# What the task asks
Using the listing that follows, report how many lines include the word "none", and add no other words.
....................
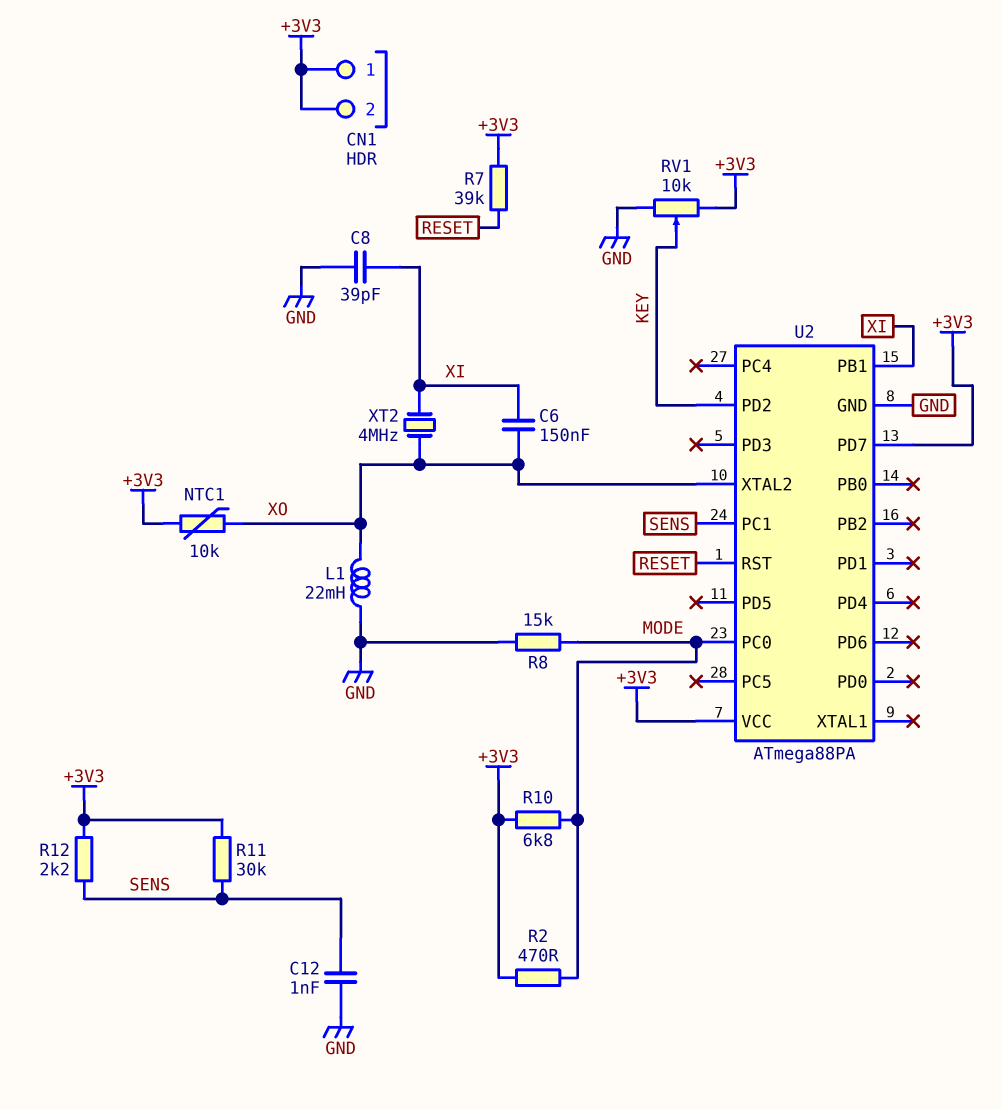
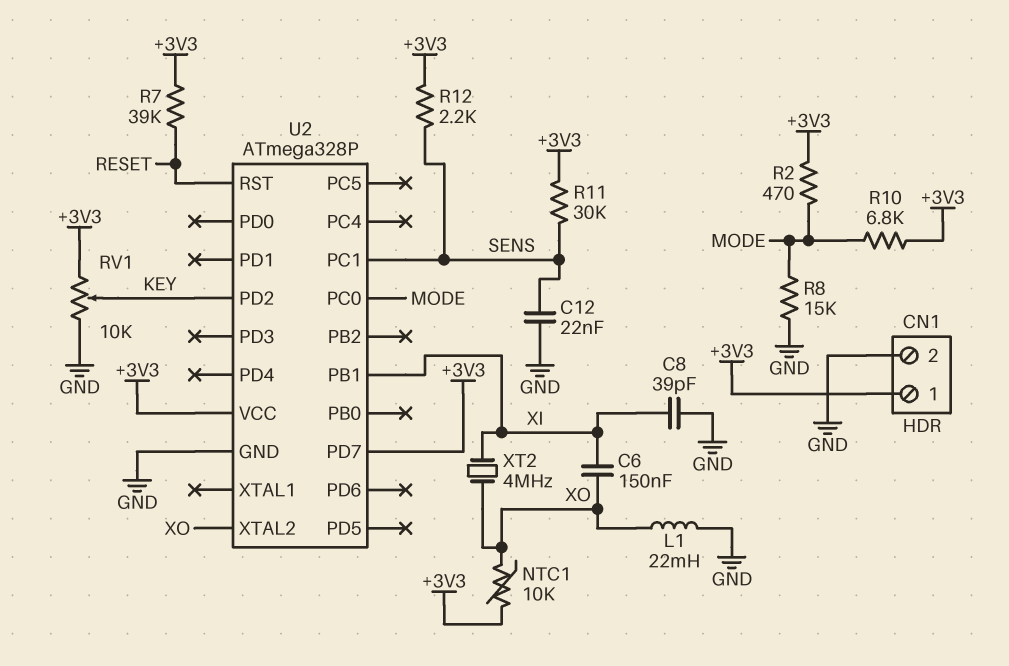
C12: 1nF (GND, SENS) -> 22nF (GND, SENS)
CN1 pin 2: +3V3 -> GND
U2: ATmega88PA -> ATmega328P

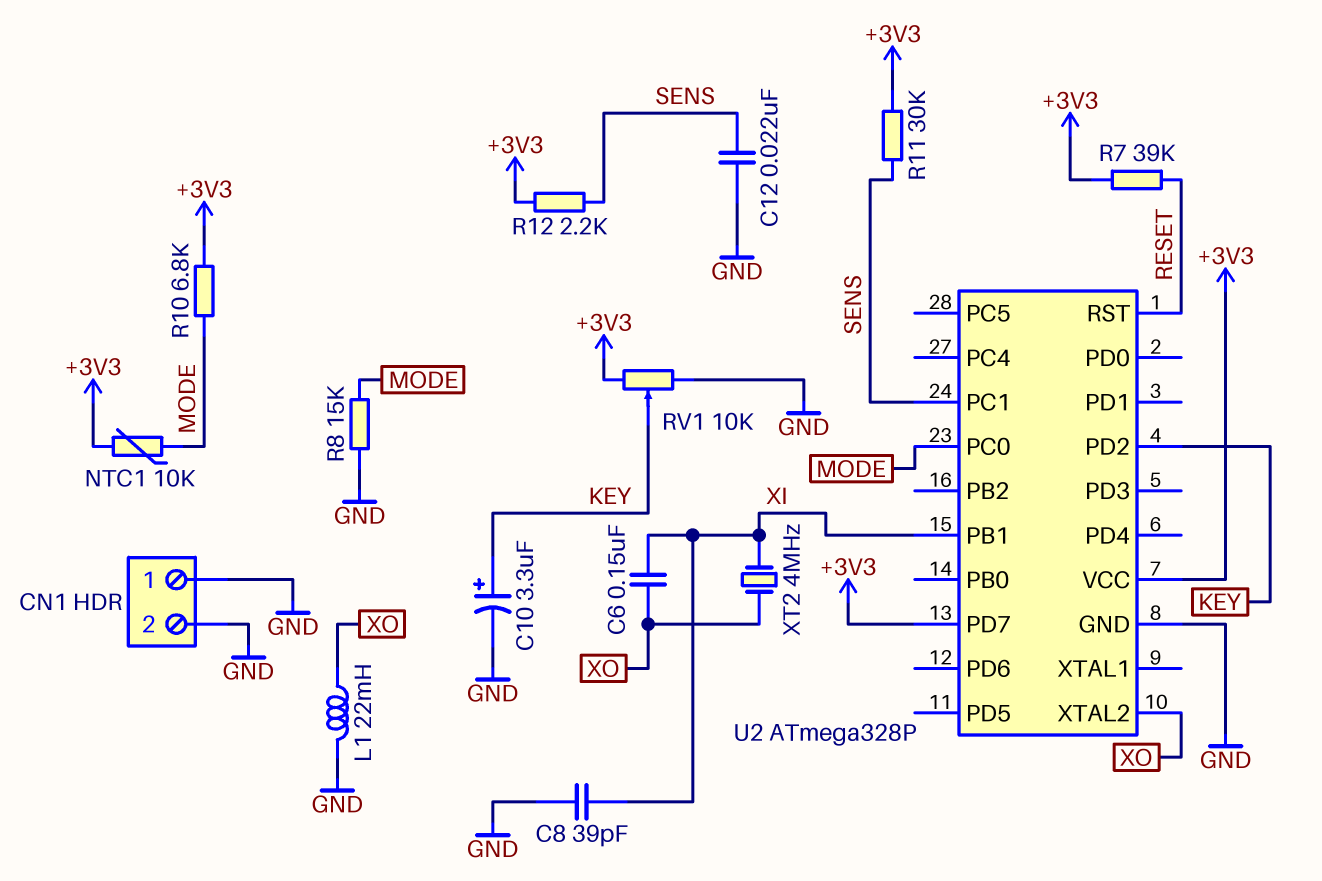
C10: none -> 3.3uF (plus KEY, minus GND)
CN1 pin 1: +3V3 -> GND
NTC1: 10k (+3V3, XO) -> 10k (+3V3, MODE)
R2: 470 (+3V3, MODE) -> none

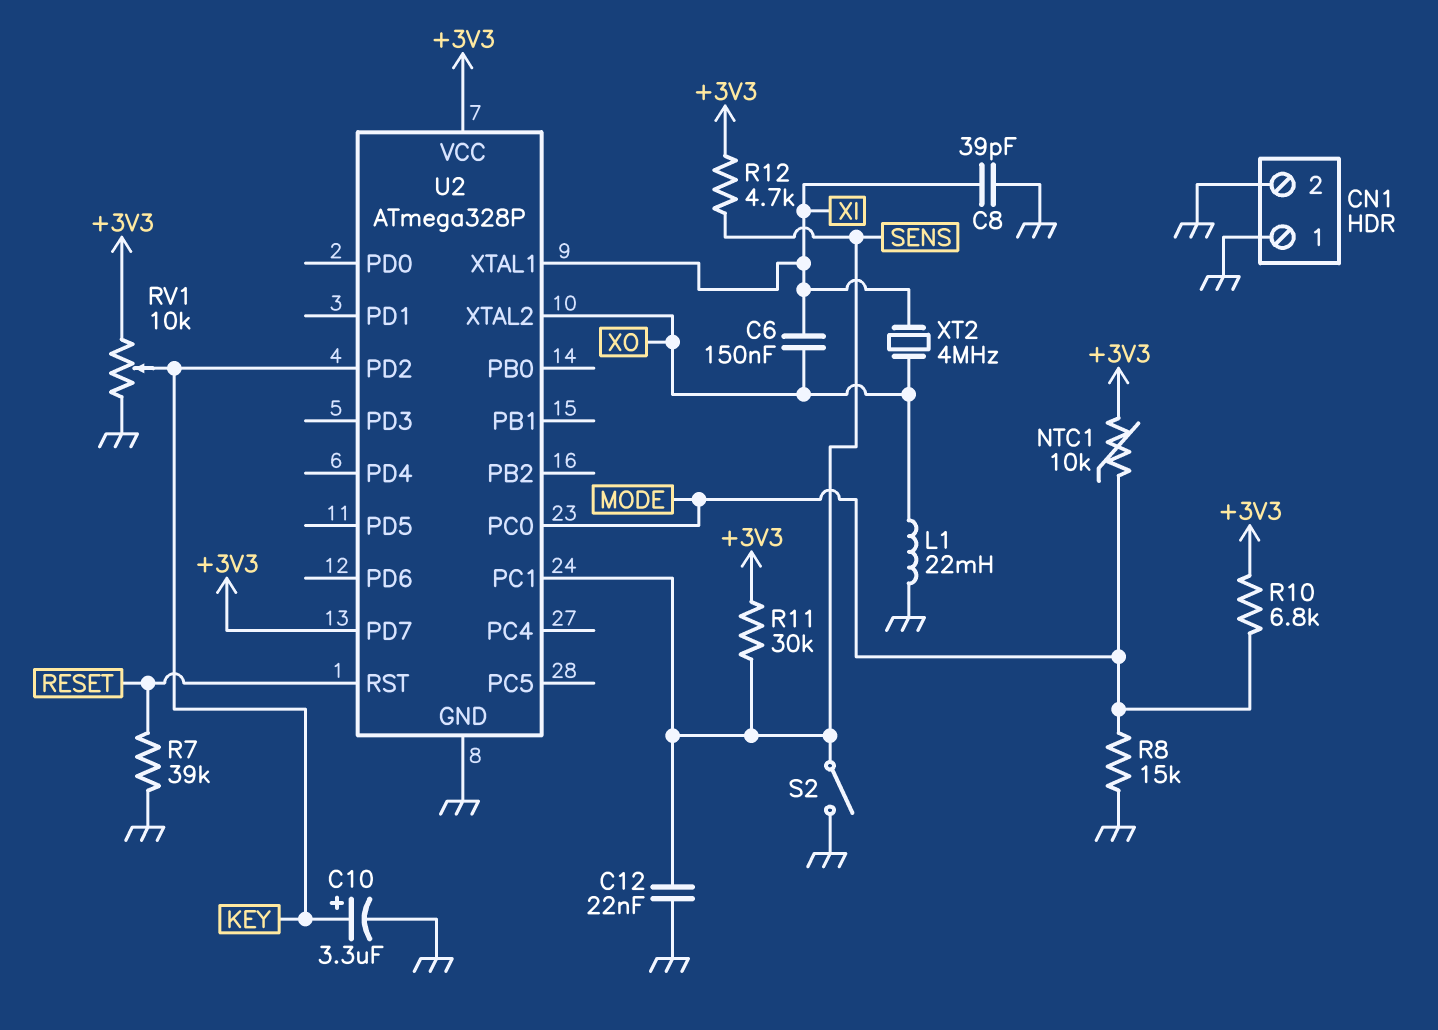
R7: 39k (+3V3, RESET) -> 39k (GND, RESET)
R12: 2.2k (+3V3, SENS) -> 4.7k (+3V3, SENS)
S2: none -> switch (GND, SENS)
U2 pin PB1: XI -> none
U2 pin XTAL1: none -> XI

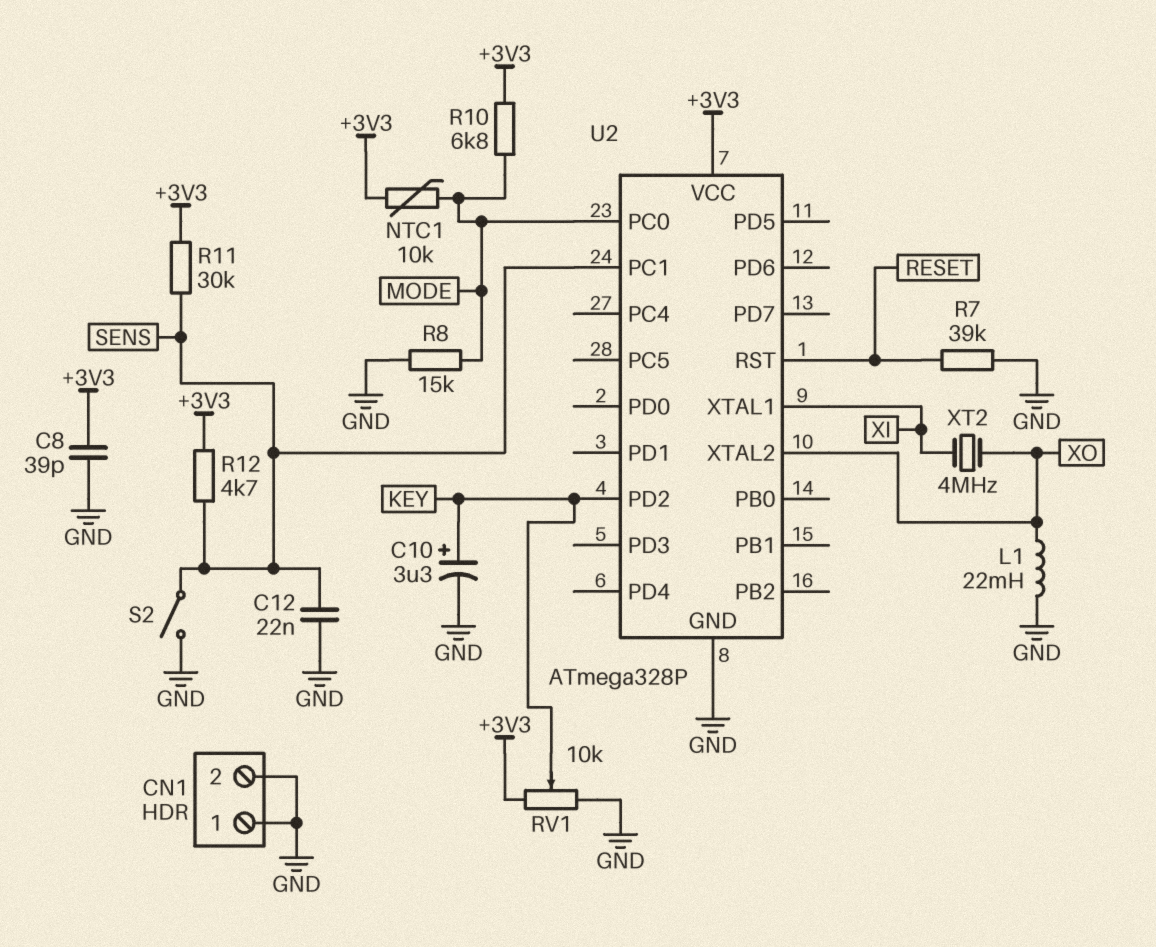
C6: 150nF (XI, XO) -> none
C8: 39pF (GND, XI) -> 39pF (+3V3, GND)
U2 pin PD7: +3V3 -> none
....................
# Result for this exercise
7